● **Brief**
Repeat exactly the lines running from the first line of the data to the line containing "gone | regalo", both ends included, and nothing else; drop the pictures.

· · · · · · ·

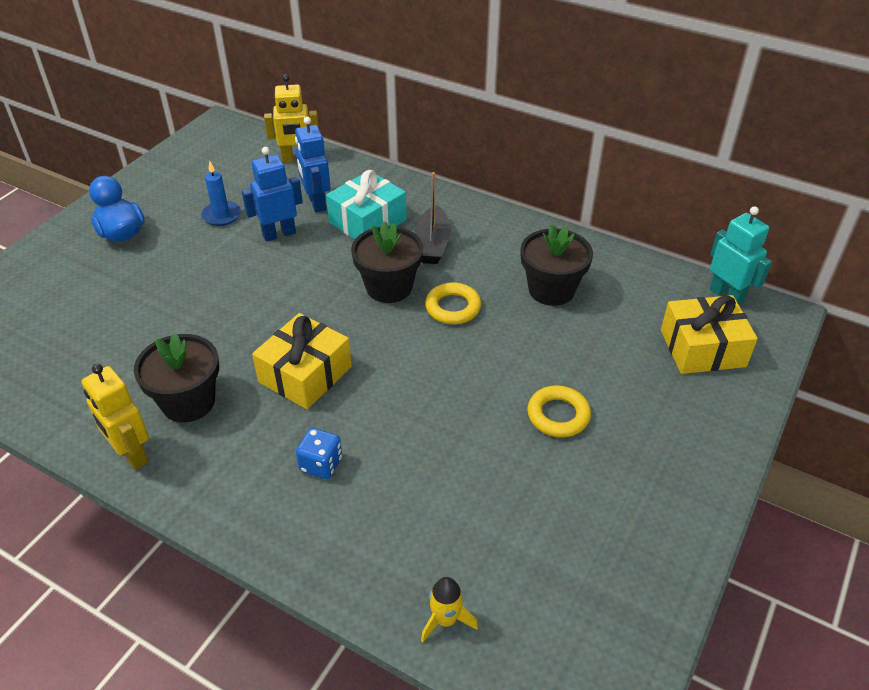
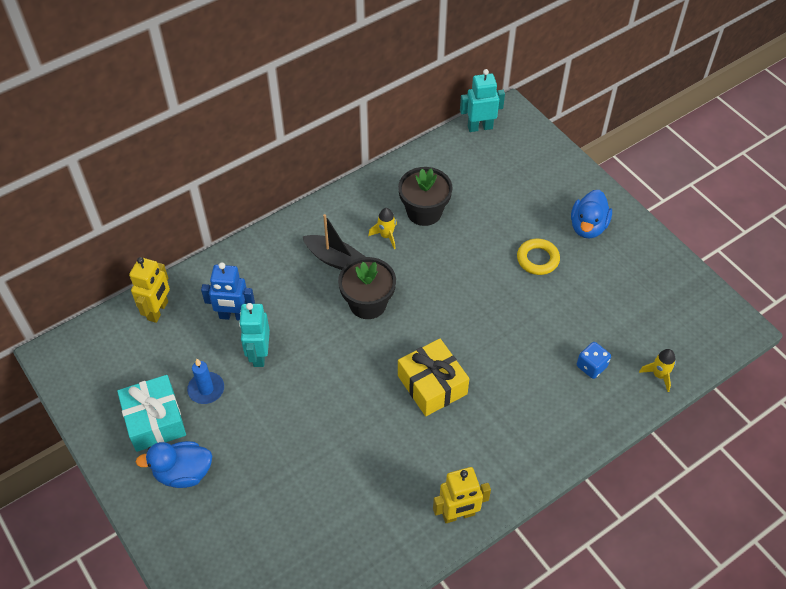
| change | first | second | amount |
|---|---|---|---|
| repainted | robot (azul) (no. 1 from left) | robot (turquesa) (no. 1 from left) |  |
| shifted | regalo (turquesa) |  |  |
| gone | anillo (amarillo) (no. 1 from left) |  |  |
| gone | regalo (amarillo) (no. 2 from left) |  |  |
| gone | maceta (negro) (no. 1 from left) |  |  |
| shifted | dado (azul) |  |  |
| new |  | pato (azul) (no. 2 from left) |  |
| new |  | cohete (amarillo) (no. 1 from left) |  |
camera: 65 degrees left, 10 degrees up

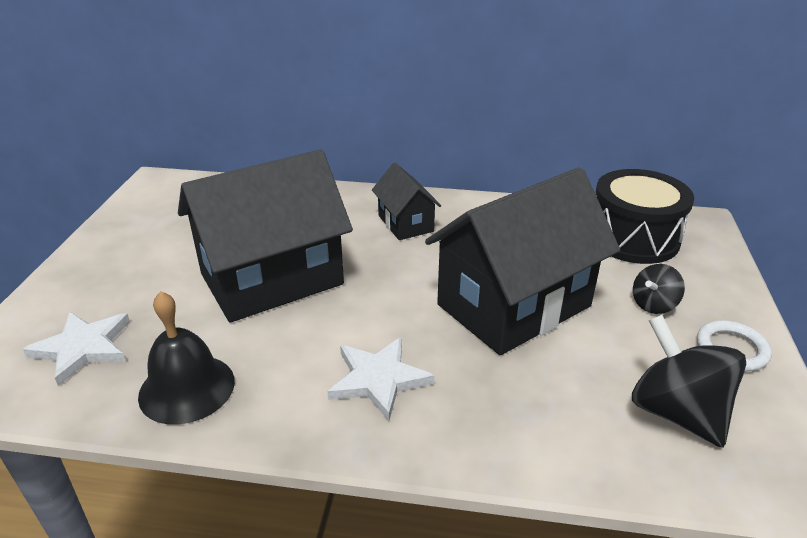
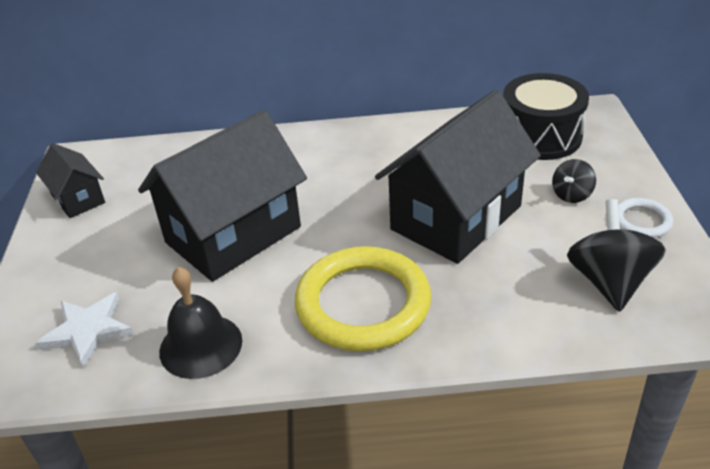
| change | first | second | amount |
|---|---|---|---|
| shifted | casa (negro) (no. 2 from left in the first image) | casa (negro) (no. 1 from left) |  |
| rotated | peonza (negro) (no. 2 from left) |  | 45 degrees clockwise |
| swapped | estrella (blanco) (no. 2 from left) | anillo (amarillo) |  |
camera: 10 degrees left, 5 degrees up

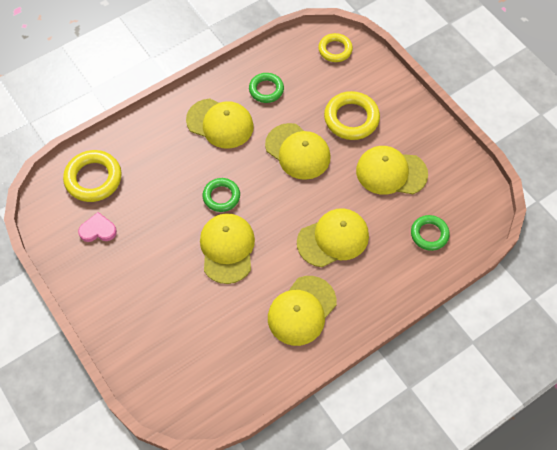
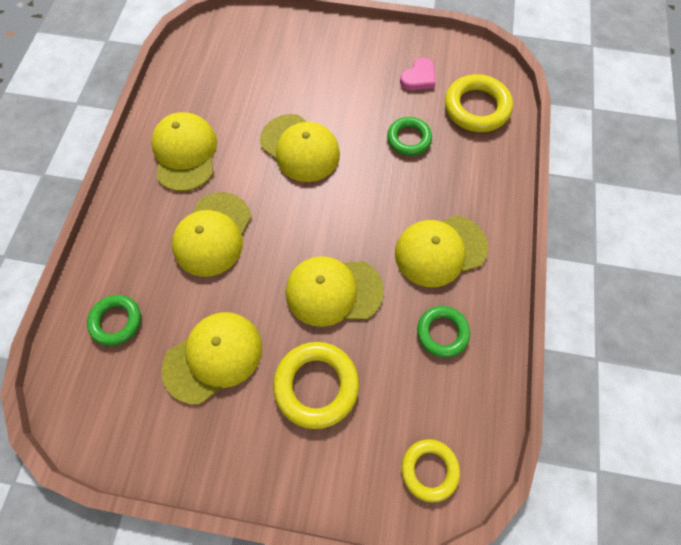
| change | first | second | amount |
|---|---|---|---|
| shifted | anillo (verde) (no. 1 from left in the first image) | anillo (verde) (no. 2 from left) |  |
camera: 135 degrees right, 5 degrees up

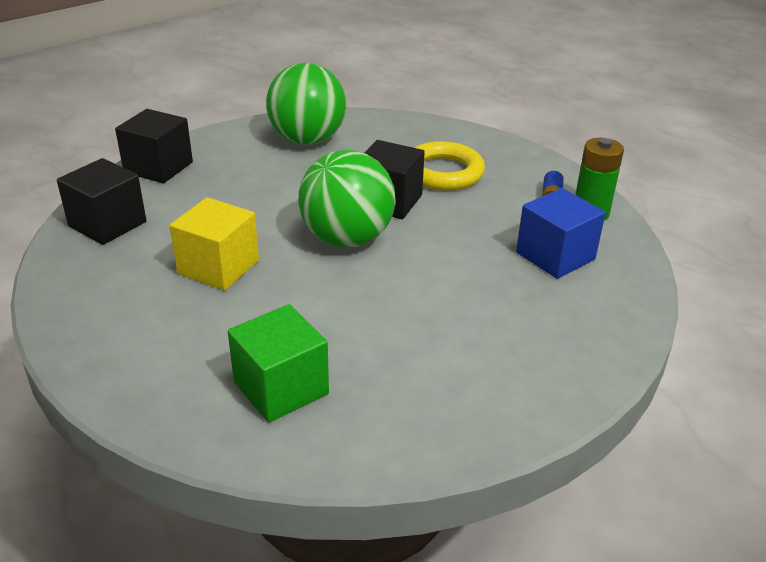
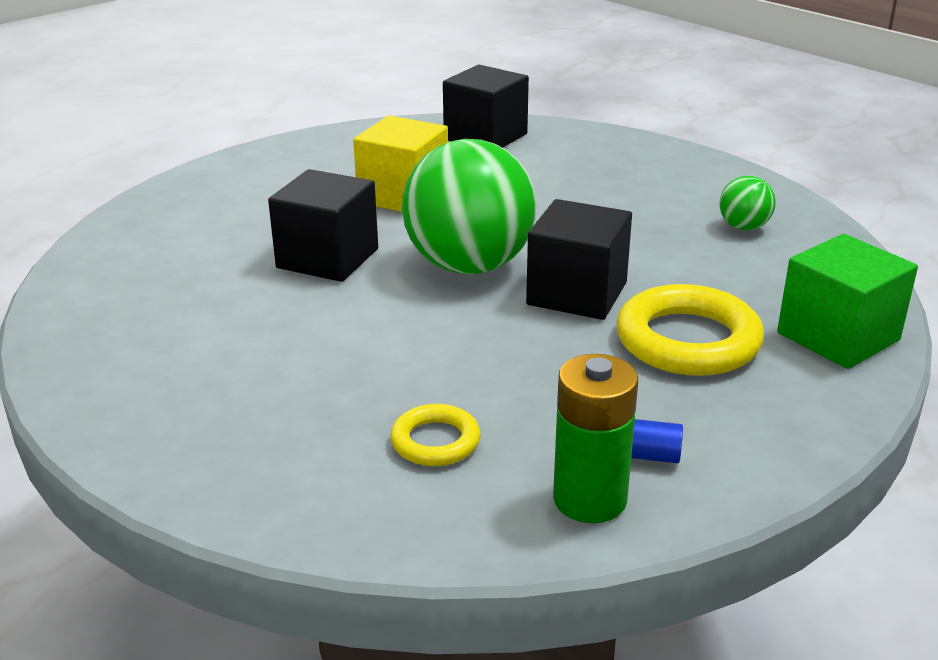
| change | first | second | amount |
|---|---|---|---|
| scaled | pelota (verde) (no. 1 from left in the first image) | pelota (verde) (no. 2 from left) | x0.44 |
| shifted | cubo (negro) (no. 2 from left in the first image) | cubo (negro) (no. 1 from left) |  |
| swapped | cubo (azul) | anillo (amarillo) (no. 1 from left) |  |
| shifted | cubo (verde) |  |  |
camera: 90 degrees right, 5 degrees down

· · · · · · ·

● **Worked solution**
| change | first | second | amount |
|---|---|---|---|
| repainted | robot (azul) (no. 1 from left) | robot (turquesa) (no. 1 from left) |  |
| shifted | regalo (turquesa) |  |  |
| gone | anillo (amarillo) (no. 1 from left) |  |  |
| gone | regalo (amarillo) (no. 2 from left) |  |  |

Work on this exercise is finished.